** Opening Data supplied block **
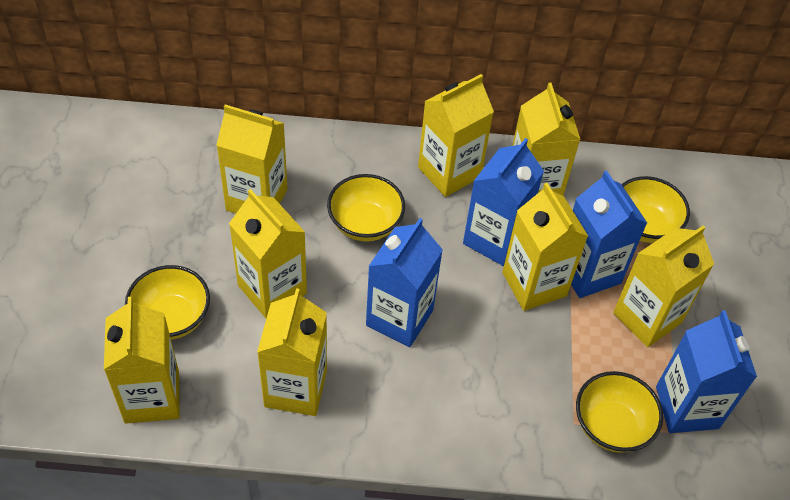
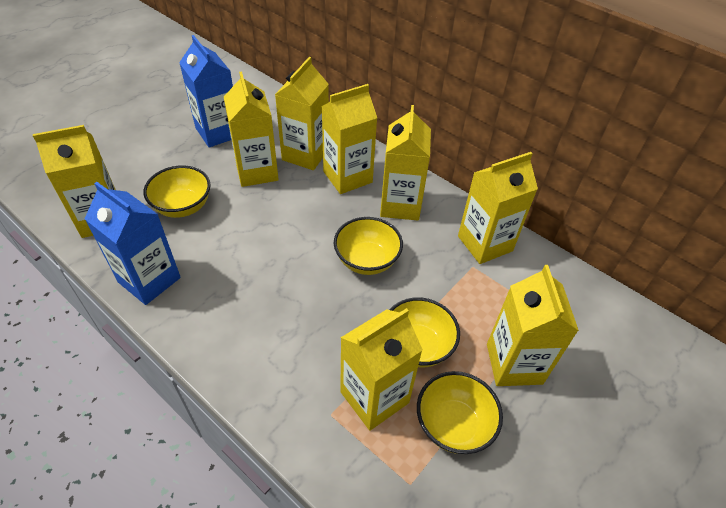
blue carton: 4 -> 2

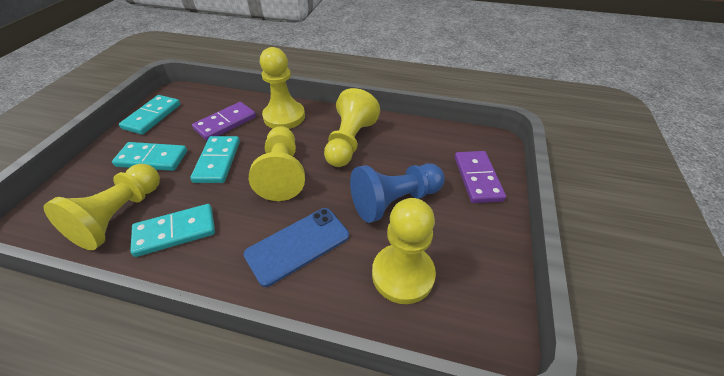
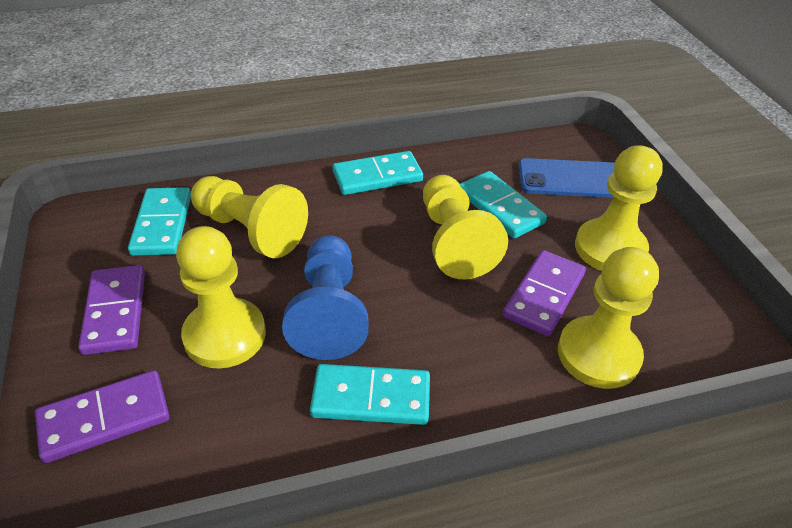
purple domino: 2 -> 3

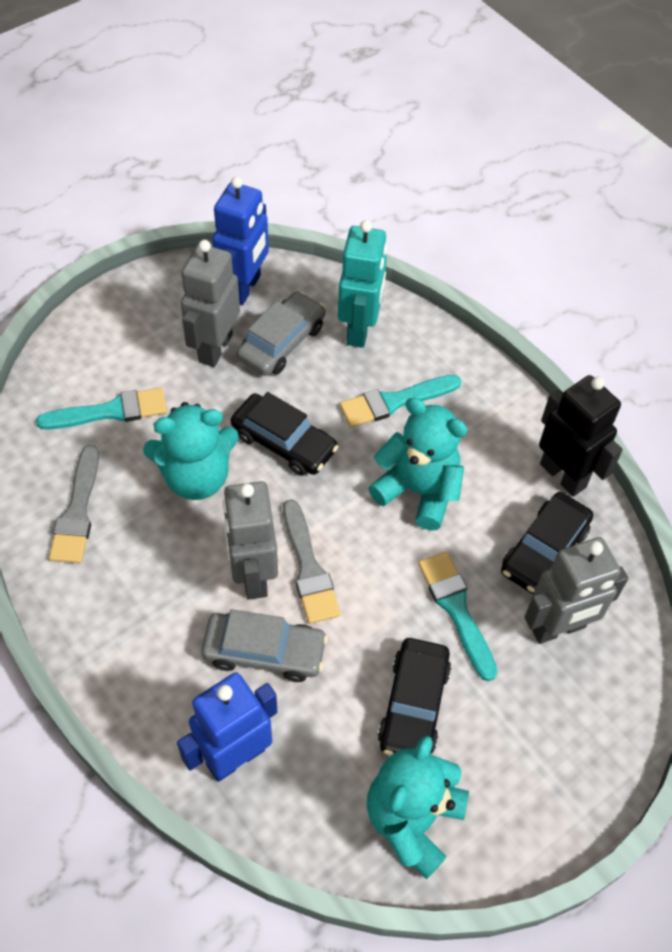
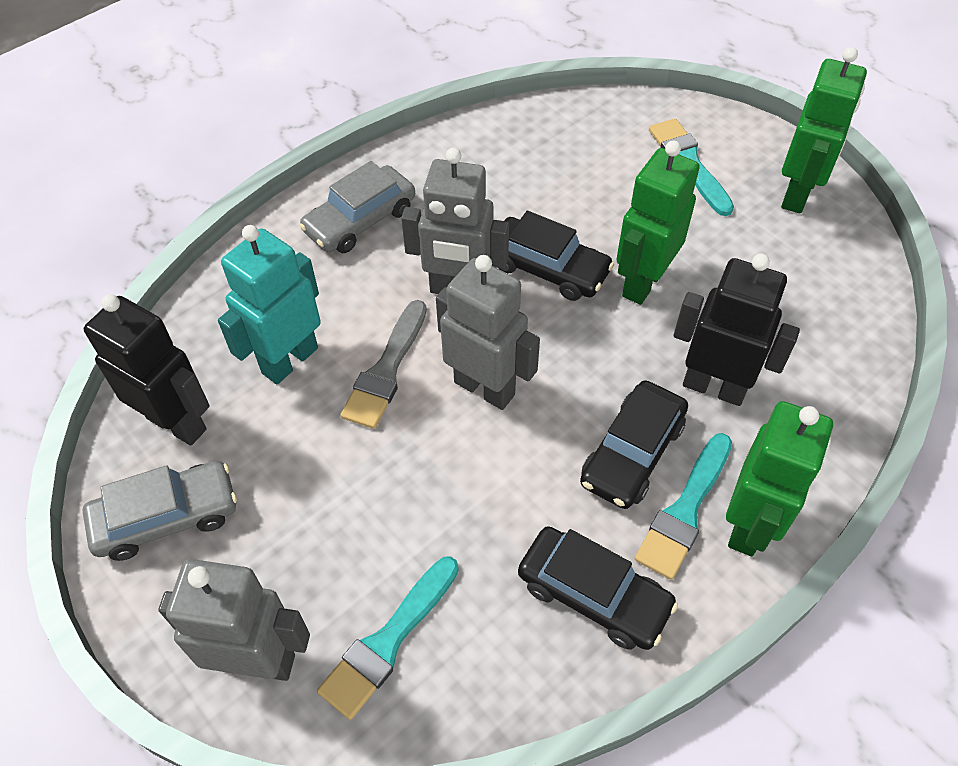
black robot: 1 -> 2
blue robot: 2 -> 0
green robot: 0 -> 3
grey brush: 2 -> 1
turquoise teddy bear: 3 -> 0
** Closing Data supplied block **
> [Goal of the exercise]:
Your task is an exact transcription of all the data, minus the pictures.

> [Task answer]:
blue carton: 4 -> 2

purple domino: 2 -> 3

black robot: 1 -> 2
blue robot: 2 -> 0
green robot: 0 -> 3
grey brush: 2 -> 1
turquoise teddy bear: 3 -> 0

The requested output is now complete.